Exercise — List each line of the data in which the string "purple" appears.

Raw data —

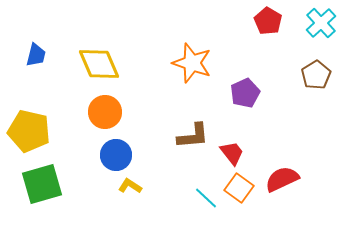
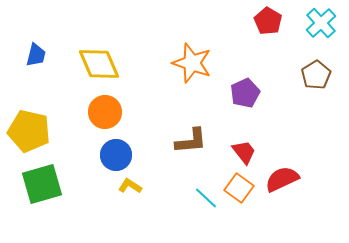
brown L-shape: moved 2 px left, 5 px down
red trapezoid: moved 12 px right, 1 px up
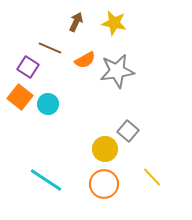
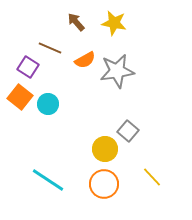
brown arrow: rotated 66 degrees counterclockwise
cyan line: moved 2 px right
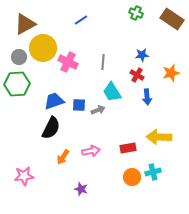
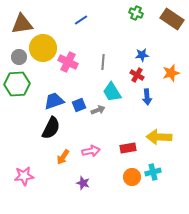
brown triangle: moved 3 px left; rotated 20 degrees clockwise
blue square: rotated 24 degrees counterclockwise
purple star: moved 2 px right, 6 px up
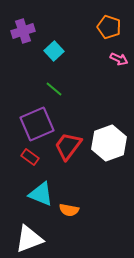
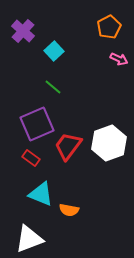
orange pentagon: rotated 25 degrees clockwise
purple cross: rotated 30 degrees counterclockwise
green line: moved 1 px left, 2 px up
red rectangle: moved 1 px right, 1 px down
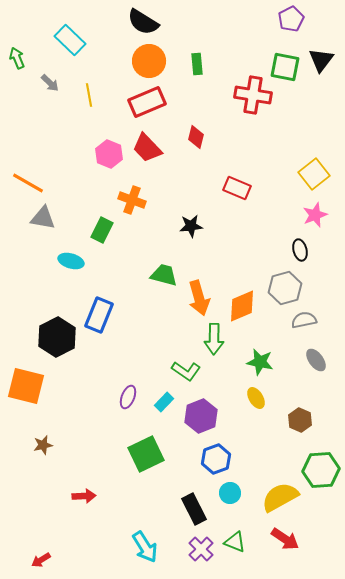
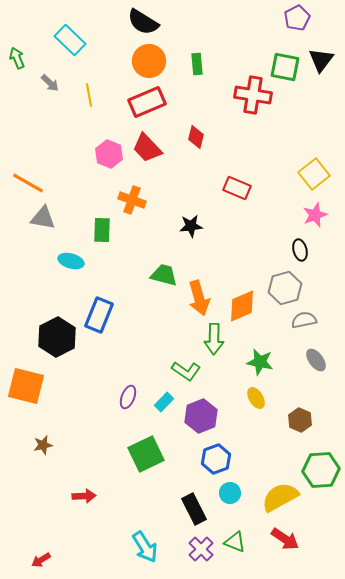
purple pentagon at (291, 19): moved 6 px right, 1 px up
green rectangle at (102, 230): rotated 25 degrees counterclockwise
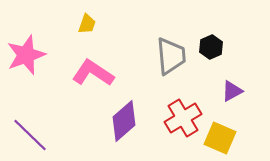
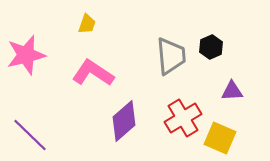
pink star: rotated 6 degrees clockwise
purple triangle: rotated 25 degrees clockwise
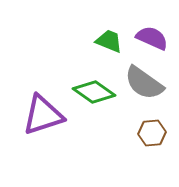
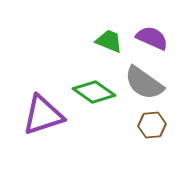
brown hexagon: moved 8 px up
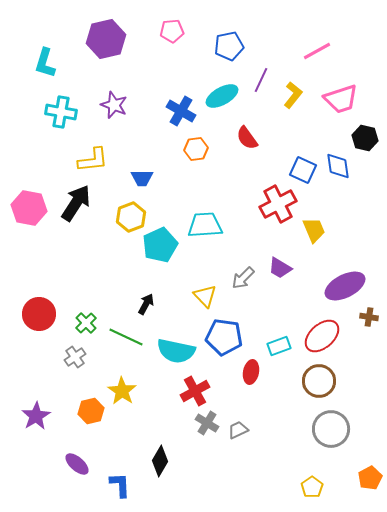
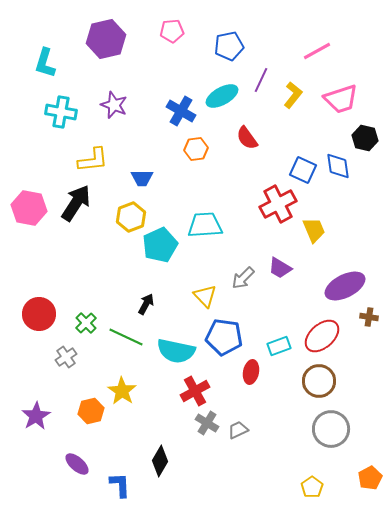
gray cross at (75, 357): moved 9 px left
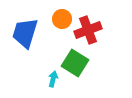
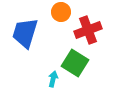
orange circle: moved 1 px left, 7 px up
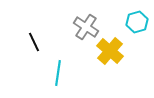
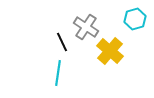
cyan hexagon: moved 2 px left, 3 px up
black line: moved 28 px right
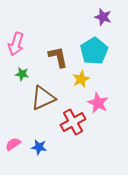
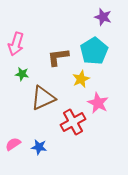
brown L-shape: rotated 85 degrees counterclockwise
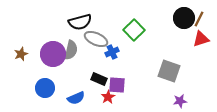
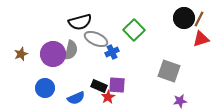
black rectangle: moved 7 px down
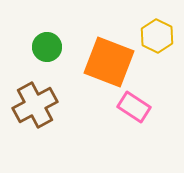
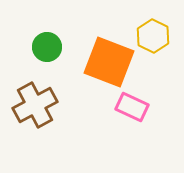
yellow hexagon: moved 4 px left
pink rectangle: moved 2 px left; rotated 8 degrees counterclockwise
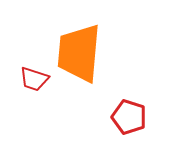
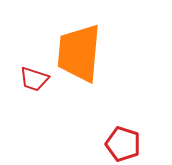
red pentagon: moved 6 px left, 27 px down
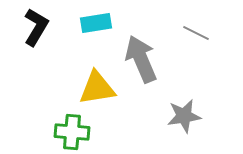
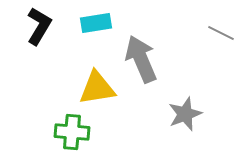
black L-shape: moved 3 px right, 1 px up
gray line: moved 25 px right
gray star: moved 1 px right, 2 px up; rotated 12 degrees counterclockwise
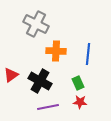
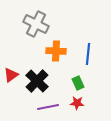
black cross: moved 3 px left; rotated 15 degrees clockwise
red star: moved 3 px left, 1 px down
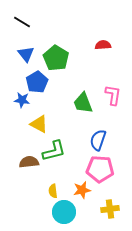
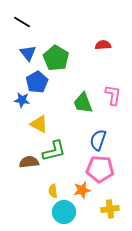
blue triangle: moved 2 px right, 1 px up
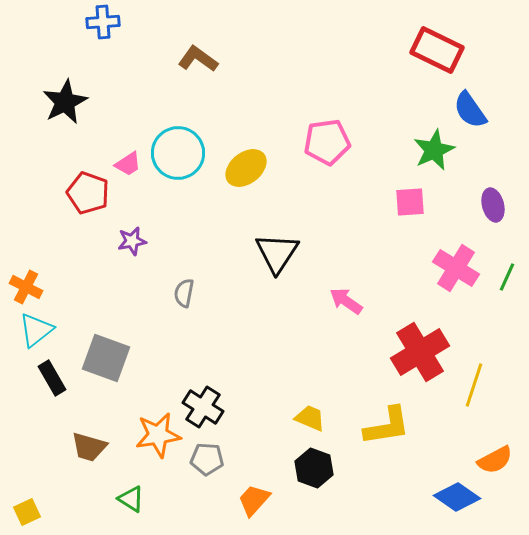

---

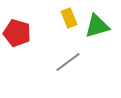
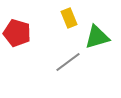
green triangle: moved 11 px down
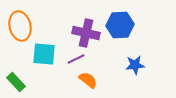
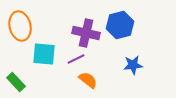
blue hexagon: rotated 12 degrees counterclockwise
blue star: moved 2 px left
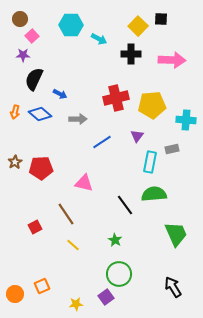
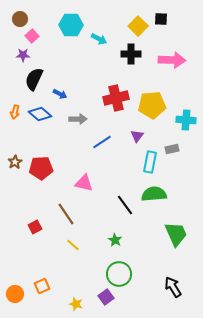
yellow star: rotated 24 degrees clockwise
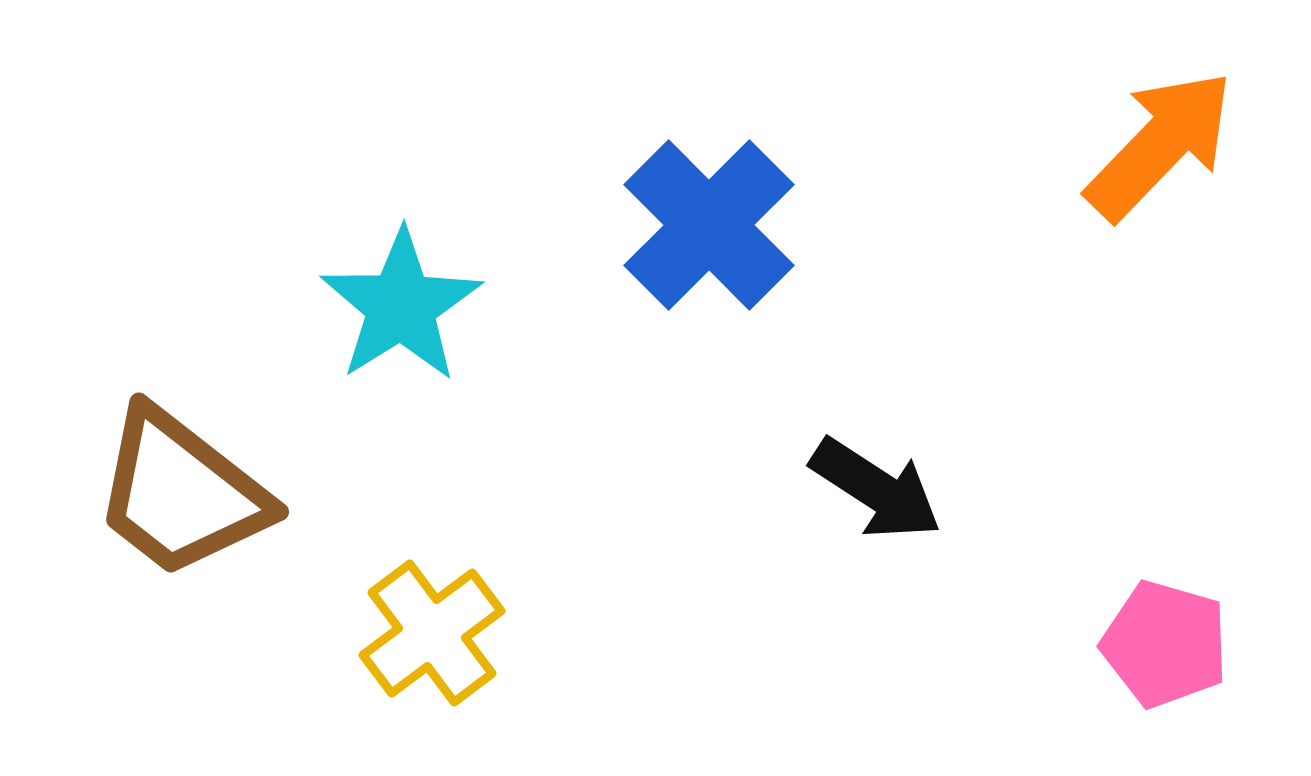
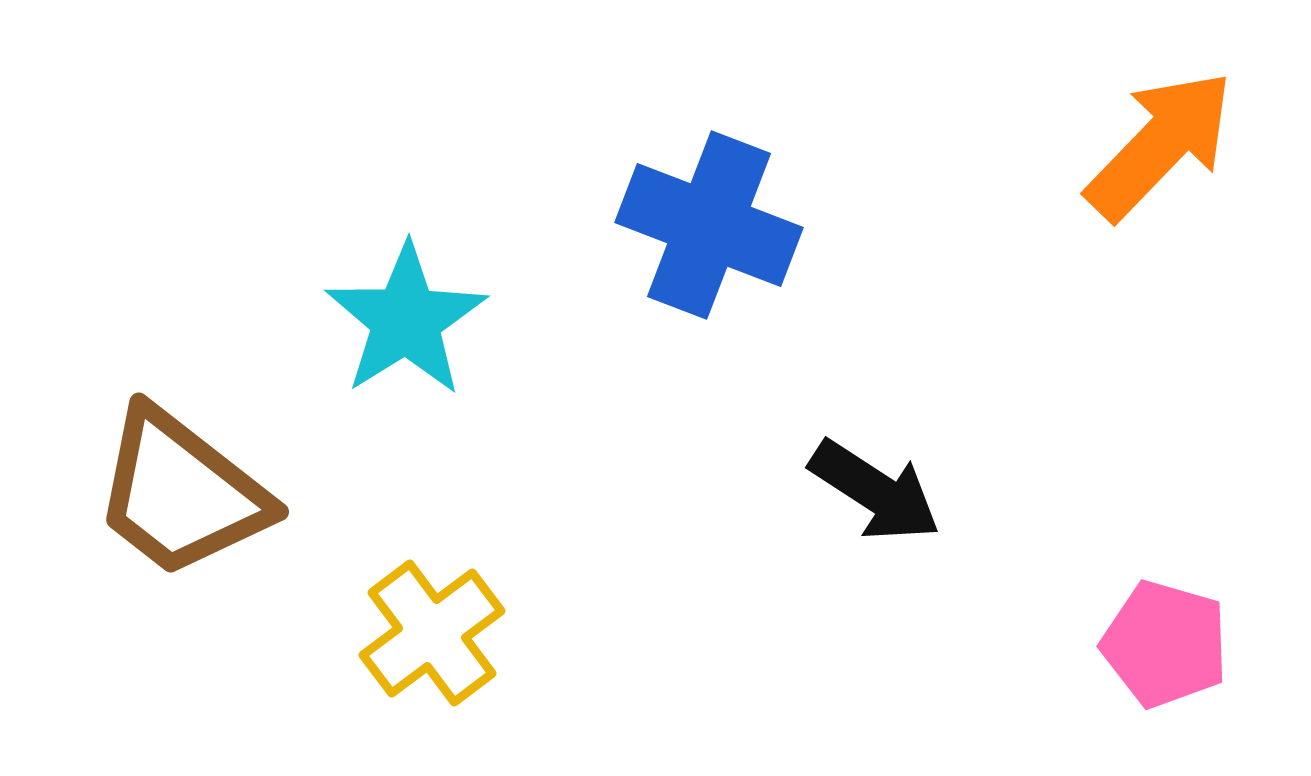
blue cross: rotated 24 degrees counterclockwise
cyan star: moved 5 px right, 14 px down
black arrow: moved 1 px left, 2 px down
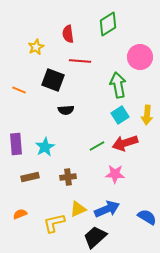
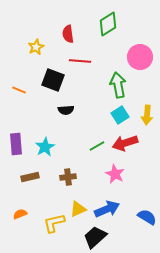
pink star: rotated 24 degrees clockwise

Answer section —
purple star: moved 2 px right, 6 px up
purple cross: rotated 30 degrees counterclockwise
purple pentagon at (291, 19): moved 6 px right, 1 px up
purple triangle: rotated 25 degrees clockwise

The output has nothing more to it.